[Data extracted from a collection]
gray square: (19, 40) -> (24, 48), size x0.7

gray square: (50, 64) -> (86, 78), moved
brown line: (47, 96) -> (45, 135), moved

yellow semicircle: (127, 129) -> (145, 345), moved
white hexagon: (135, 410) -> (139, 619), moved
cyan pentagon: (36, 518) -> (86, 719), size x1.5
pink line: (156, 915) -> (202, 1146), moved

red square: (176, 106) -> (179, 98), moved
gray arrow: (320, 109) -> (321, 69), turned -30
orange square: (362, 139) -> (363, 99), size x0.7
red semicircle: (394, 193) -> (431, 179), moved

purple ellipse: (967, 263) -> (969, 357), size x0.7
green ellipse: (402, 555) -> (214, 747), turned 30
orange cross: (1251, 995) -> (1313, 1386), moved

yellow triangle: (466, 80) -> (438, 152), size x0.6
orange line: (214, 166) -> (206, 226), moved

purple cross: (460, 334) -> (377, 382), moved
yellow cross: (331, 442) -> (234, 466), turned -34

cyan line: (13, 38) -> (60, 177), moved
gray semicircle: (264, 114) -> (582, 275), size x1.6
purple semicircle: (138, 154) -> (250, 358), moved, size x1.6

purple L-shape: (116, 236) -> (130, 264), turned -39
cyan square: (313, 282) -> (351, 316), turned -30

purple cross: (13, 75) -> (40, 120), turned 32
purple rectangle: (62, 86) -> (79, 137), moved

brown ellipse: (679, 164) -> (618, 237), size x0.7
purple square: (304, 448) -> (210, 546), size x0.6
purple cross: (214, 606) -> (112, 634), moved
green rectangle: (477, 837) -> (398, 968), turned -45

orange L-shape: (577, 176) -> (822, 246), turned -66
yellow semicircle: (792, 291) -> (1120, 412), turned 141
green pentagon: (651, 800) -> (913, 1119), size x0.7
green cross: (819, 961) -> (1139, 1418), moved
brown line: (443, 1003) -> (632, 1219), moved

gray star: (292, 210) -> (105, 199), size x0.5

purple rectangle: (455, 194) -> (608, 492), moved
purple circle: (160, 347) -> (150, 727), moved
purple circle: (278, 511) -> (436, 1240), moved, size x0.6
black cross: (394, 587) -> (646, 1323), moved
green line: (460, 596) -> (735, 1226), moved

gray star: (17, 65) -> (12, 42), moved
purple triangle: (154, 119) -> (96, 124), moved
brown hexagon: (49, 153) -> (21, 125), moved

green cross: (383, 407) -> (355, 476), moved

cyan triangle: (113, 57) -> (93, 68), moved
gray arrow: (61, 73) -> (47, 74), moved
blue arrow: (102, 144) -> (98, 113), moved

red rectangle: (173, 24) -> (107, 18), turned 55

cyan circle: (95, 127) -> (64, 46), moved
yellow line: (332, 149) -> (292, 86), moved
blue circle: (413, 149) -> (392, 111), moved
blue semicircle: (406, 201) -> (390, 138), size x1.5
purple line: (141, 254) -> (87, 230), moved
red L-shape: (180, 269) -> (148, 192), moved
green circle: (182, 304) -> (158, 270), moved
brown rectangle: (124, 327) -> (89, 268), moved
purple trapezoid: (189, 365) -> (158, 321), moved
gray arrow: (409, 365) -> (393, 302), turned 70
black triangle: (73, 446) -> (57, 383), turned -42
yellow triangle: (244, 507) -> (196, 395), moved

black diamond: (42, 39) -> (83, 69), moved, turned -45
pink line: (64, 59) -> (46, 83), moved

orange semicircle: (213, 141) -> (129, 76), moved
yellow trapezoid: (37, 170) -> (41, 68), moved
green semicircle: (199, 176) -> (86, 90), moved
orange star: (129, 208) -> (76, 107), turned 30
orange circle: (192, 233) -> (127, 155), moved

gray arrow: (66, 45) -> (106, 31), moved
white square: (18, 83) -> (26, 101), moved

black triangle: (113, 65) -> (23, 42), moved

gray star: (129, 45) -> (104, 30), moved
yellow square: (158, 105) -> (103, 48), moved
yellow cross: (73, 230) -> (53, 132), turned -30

Instructions for the task
A count is needed of the lines above that hold the word "cyan"; give that count and no other text.

Answer to the problem
5